**DATA FOR ANALYSIS**
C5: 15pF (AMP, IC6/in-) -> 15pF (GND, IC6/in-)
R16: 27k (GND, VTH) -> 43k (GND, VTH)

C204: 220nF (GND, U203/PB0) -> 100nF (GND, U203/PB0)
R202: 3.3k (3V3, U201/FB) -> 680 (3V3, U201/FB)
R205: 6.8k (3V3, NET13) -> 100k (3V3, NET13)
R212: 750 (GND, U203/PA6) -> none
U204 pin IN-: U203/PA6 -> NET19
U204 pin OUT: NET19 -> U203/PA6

* * *

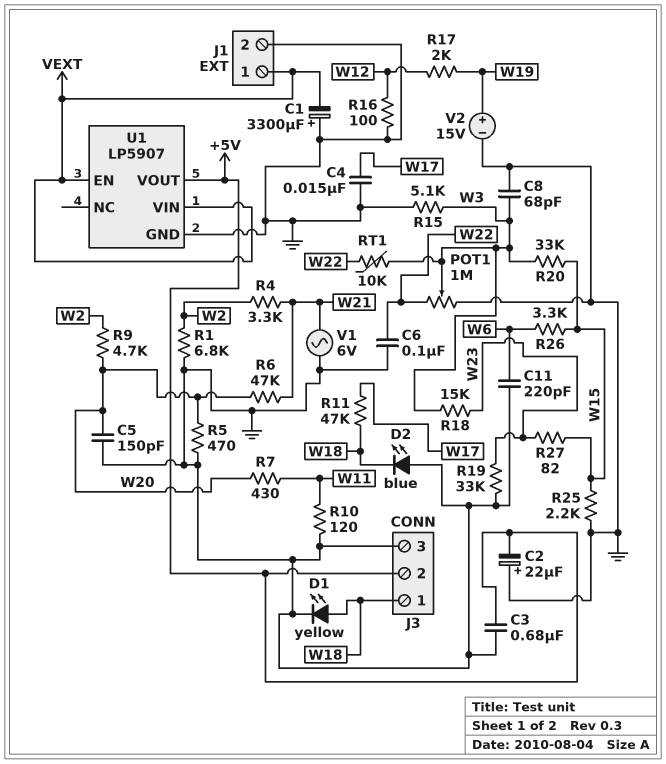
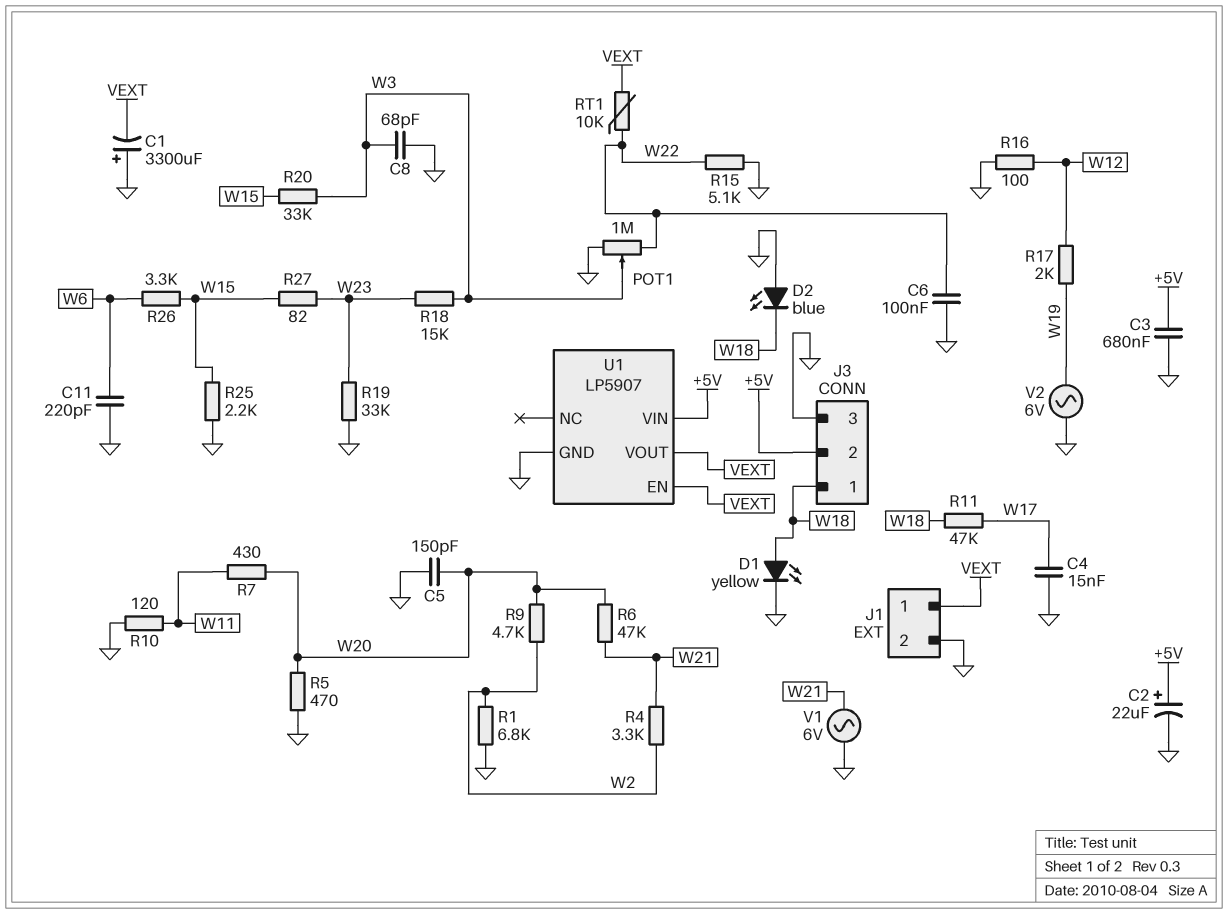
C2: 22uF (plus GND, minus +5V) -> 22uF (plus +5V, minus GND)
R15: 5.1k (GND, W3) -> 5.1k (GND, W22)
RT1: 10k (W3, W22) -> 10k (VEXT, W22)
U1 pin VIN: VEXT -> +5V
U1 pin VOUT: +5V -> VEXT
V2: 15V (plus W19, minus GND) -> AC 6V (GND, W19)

**WHAT IS NEEDED**
Using the records above, set down exactly the lines from the one with "R202: 3.3k (3V3, U201/FB)" through the one with "U204 pin OUT: NET19 -> U203/PA6", inclusive, and nothing more.

**OUTPUT OF THE TASK**
R202: 3.3k (3V3, U201/FB) -> 680 (3V3, U201/FB)
R205: 6.8k (3V3, NET13) -> 100k (3V3, NET13)
R212: 750 (GND, U203/PA6) -> none
U204 pin IN-: U203/PA6 -> NET19
U204 pin OUT: NET19 -> U203/PA6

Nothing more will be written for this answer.